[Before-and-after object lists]

....

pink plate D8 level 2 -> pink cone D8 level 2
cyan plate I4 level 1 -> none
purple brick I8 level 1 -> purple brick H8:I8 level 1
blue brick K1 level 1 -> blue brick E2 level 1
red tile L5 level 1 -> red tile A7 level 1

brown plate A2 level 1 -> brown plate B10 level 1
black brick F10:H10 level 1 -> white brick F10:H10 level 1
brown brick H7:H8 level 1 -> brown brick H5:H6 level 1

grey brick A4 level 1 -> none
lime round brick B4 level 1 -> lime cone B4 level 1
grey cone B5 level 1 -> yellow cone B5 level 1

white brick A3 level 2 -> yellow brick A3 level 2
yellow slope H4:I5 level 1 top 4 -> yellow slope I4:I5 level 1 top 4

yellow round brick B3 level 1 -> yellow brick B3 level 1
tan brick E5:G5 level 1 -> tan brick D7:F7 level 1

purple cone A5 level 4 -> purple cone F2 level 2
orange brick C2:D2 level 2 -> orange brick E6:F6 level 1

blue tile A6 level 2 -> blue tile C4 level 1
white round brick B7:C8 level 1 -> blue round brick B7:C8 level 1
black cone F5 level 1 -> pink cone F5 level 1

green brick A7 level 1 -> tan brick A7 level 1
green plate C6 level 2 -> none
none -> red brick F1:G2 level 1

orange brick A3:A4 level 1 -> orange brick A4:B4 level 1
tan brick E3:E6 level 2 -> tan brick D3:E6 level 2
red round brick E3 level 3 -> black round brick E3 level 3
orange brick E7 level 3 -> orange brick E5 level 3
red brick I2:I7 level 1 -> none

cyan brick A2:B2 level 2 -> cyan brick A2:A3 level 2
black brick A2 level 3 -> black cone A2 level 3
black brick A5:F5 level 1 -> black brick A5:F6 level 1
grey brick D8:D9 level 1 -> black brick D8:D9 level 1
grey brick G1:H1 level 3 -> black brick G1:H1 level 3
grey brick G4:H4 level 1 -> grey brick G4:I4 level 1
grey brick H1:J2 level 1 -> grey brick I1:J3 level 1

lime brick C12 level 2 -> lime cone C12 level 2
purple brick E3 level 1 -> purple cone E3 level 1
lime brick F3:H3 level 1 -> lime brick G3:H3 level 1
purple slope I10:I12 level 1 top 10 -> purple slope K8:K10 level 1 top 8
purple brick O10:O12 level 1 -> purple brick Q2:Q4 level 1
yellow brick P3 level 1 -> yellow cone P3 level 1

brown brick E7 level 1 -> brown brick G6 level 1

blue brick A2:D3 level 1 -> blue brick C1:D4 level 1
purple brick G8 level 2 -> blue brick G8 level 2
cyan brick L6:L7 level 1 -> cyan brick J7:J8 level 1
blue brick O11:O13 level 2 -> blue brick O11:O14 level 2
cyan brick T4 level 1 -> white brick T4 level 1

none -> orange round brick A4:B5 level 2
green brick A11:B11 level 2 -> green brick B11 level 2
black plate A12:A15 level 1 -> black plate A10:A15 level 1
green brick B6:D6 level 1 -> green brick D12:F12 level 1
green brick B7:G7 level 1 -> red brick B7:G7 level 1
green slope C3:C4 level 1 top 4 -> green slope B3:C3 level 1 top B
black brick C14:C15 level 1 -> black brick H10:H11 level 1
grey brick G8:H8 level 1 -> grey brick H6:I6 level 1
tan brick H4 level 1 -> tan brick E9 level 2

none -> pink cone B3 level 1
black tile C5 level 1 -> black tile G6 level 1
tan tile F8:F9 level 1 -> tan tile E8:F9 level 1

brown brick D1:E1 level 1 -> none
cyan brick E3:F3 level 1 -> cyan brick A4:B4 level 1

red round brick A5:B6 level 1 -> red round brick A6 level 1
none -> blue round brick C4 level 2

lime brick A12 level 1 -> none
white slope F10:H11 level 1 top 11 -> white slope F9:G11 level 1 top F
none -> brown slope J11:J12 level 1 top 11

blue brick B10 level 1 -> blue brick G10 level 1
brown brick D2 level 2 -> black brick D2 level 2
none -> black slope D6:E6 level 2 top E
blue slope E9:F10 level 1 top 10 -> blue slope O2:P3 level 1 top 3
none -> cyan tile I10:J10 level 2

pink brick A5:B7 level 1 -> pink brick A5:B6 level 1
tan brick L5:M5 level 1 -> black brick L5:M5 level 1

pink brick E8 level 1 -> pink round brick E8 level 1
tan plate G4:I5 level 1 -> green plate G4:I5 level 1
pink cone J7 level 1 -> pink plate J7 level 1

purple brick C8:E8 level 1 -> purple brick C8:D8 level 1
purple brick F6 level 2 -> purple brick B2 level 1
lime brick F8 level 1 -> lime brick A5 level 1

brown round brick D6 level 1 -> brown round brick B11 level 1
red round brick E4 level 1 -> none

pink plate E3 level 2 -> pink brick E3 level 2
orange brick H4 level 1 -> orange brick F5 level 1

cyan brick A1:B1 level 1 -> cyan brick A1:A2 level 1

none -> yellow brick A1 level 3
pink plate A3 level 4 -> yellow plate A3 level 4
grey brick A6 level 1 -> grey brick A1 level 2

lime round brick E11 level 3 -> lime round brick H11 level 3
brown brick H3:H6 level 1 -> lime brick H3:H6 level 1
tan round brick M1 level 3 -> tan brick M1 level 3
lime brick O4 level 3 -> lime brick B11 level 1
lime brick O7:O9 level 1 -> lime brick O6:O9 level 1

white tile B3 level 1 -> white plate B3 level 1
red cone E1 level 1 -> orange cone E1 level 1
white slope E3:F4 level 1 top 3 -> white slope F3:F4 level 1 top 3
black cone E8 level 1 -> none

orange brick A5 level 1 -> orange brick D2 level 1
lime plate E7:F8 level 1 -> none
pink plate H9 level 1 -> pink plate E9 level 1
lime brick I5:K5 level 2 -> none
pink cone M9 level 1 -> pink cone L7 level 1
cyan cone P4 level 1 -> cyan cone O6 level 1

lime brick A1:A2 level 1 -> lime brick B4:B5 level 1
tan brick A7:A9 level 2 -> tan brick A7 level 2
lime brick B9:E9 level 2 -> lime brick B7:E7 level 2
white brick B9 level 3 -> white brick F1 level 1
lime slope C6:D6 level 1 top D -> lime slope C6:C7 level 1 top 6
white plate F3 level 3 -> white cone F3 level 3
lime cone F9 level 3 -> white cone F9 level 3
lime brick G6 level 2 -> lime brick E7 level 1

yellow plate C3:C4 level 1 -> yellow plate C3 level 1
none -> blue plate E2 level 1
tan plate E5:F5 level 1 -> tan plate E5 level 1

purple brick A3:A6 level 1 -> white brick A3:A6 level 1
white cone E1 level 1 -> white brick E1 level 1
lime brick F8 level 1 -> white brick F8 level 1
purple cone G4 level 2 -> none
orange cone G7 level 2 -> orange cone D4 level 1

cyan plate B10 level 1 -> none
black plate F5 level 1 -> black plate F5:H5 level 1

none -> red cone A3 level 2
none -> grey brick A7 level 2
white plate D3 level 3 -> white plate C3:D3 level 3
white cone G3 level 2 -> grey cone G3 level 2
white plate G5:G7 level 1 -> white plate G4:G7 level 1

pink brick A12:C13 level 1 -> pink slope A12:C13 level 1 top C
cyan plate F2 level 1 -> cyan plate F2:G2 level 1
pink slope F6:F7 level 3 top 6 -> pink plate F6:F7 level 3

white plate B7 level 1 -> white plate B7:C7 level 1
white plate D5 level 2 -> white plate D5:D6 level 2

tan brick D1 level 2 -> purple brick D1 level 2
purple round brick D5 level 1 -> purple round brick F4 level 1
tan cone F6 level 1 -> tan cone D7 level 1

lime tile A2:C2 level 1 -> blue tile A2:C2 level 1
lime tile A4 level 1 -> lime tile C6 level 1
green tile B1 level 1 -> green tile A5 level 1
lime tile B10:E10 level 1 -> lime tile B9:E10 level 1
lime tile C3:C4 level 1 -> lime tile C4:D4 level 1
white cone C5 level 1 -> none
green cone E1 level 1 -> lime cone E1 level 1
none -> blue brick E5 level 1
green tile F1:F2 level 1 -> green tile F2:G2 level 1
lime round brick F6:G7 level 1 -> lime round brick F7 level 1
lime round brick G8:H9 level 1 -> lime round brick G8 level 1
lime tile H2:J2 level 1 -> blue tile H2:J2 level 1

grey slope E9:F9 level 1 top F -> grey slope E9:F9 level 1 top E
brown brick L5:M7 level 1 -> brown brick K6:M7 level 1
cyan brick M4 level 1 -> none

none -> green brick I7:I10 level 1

....

Check every line of the entries for "pink" and report how many lines contain it, without any other words.

**Task answer:**
12